• [REQUIREMENT]:
Below are records; reproduce exactly the lines from the one that has "R9: 33k (GND, N3) -> 33k (-5V, GND)" through the one that has "U2 pin in+: GND -> none", ends included, and nothing more.

• [EXCERPTED DATA]:
######
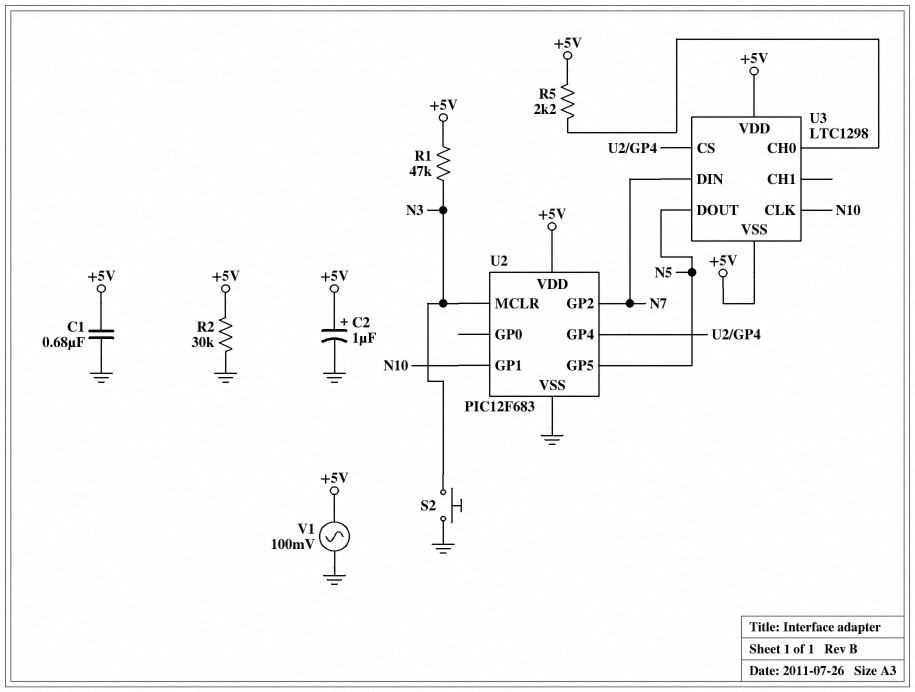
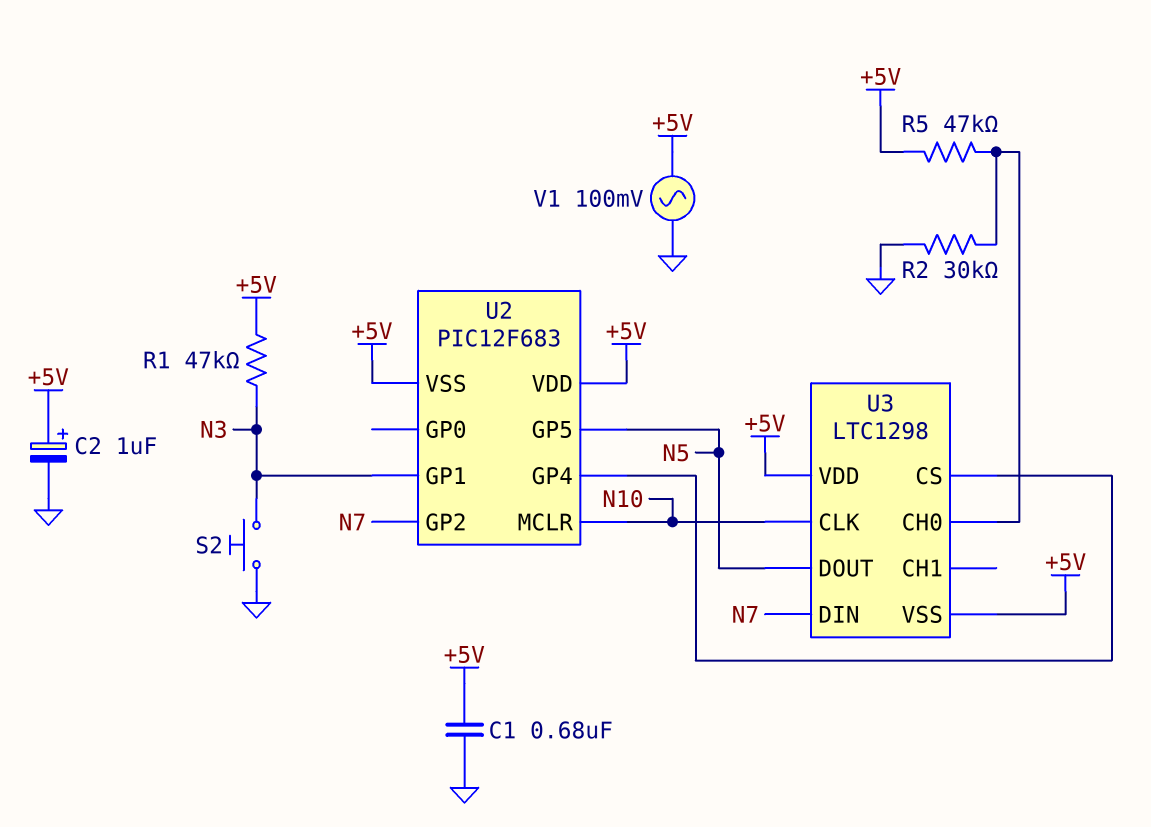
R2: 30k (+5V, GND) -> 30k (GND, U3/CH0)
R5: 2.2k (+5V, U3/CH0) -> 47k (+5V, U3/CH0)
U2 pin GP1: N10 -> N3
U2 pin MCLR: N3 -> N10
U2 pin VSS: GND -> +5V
######
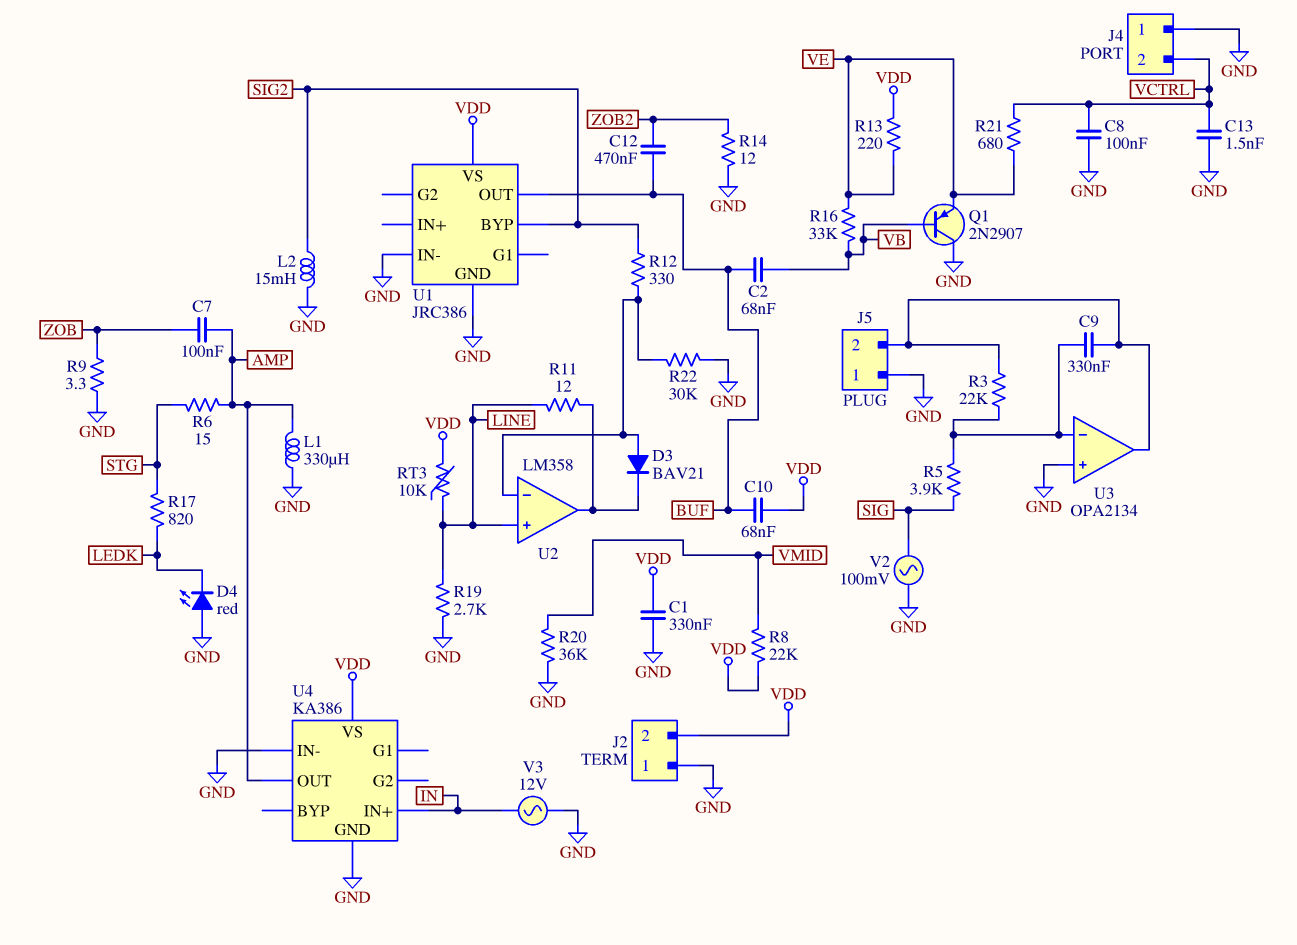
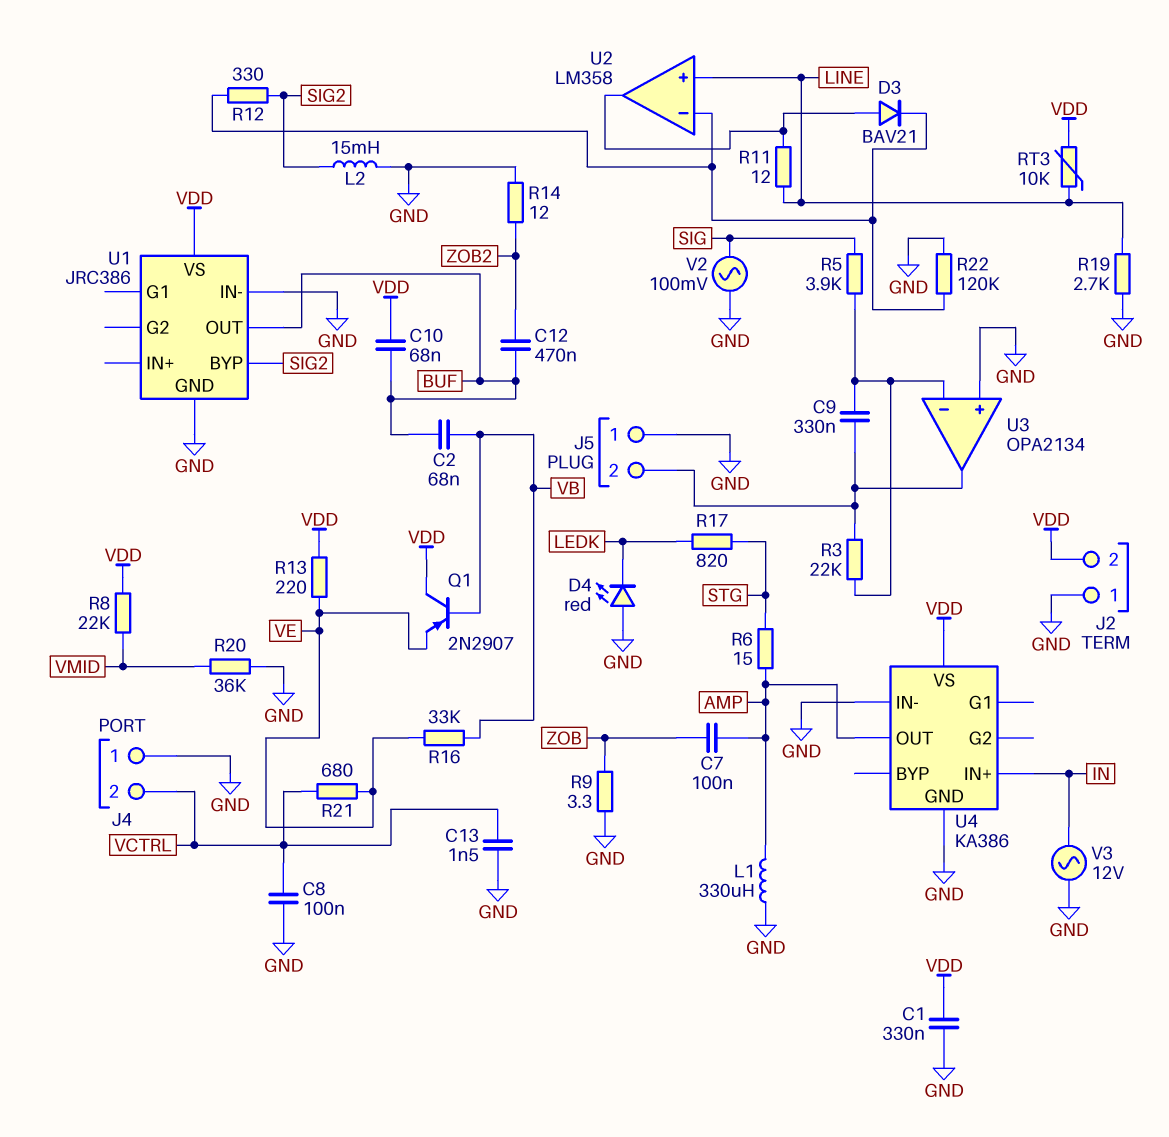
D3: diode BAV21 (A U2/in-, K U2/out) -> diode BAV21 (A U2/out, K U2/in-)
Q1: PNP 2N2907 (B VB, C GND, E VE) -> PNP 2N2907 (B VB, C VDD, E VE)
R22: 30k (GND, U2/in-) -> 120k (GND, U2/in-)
######
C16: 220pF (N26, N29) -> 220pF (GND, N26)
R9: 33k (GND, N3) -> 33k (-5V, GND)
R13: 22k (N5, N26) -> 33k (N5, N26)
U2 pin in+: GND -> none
######
• [ANSWER SPACE]:
R9: 33k (GND, N3) -> 33k (-5V, GND)
R13: 22k (N5, N26) -> 33k (N5, N26)
U2 pin in+: GND -> none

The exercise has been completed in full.